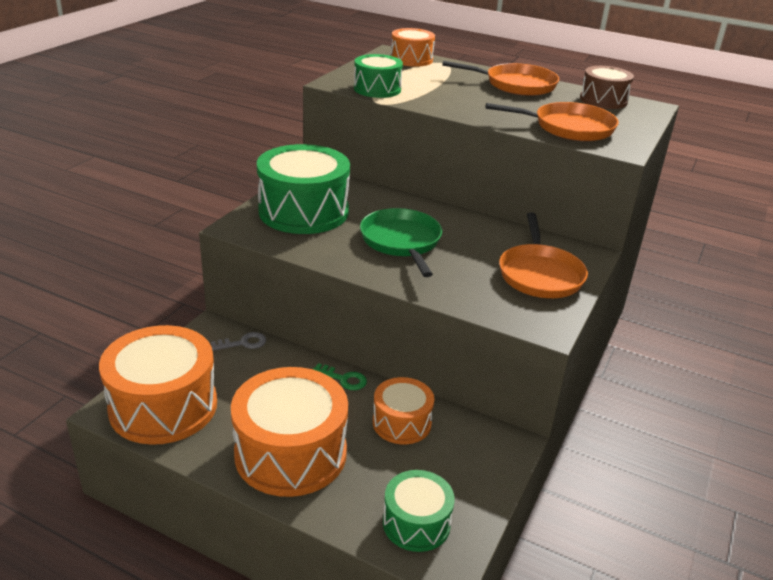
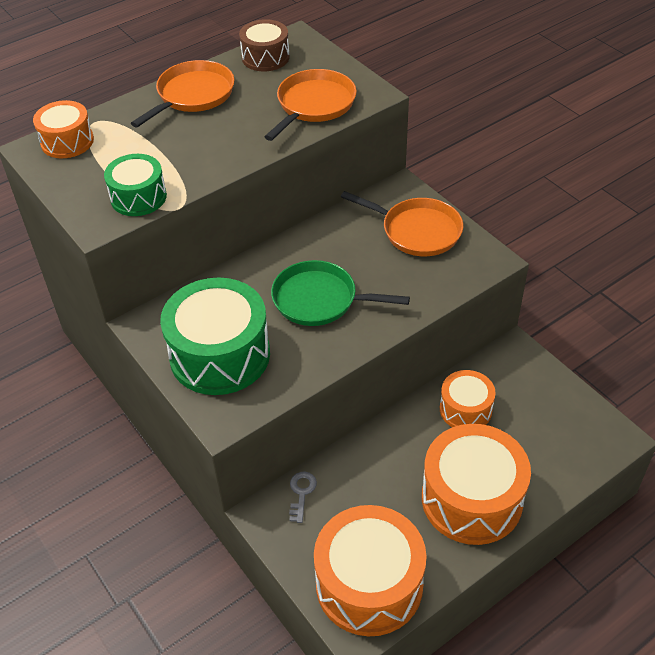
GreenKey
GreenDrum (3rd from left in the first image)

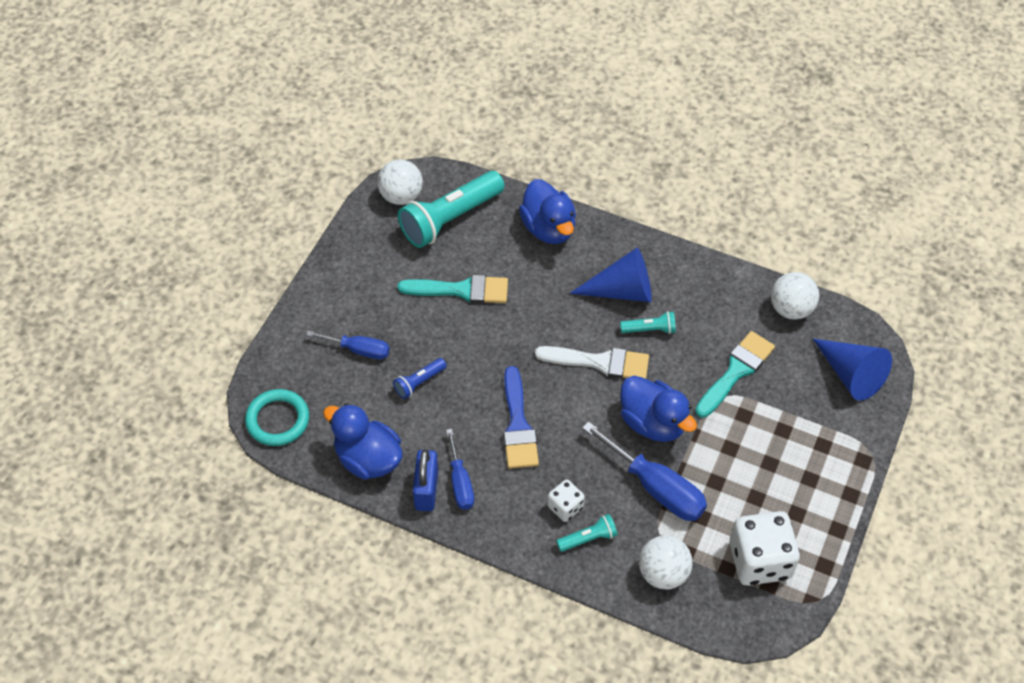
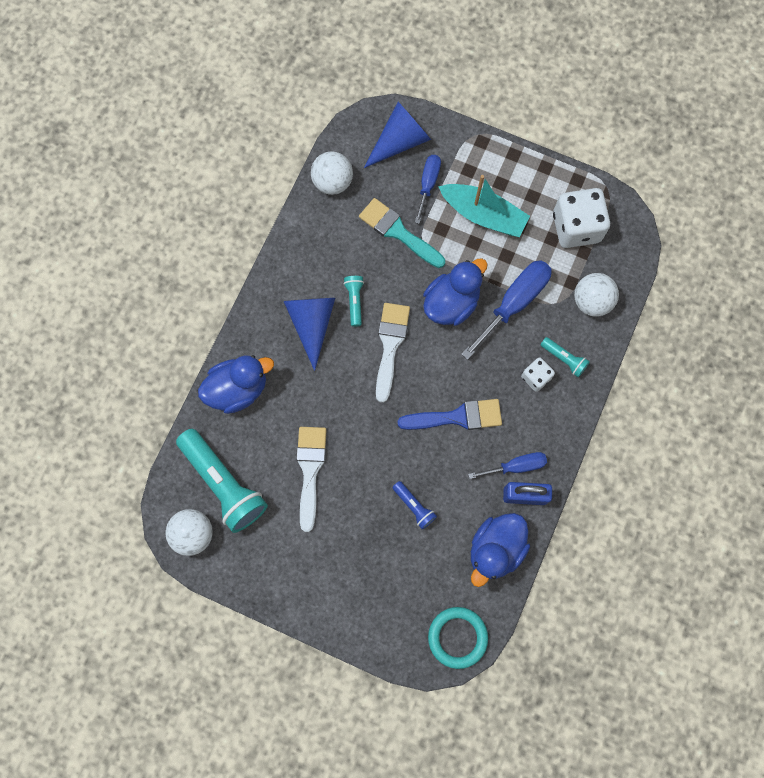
WhiteBrush (1st from left)
BlueScrewdriver (1st from left)
TurquoiseFlashlight (3rd from left)
TurquoiseBoat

● ● ● ● ● ● ●

*Aim of the task:*
In the copy, include no pictures; everything else in the material should be written out exactly.

*Answer box:*
GreenKey
GreenDrum (3rd from left in the first image)

WhiteBrush (1st from left)
BlueScrewdriver (1st from left)
TurquoiseFlashlight (3rd from left)
TurquoiseBoat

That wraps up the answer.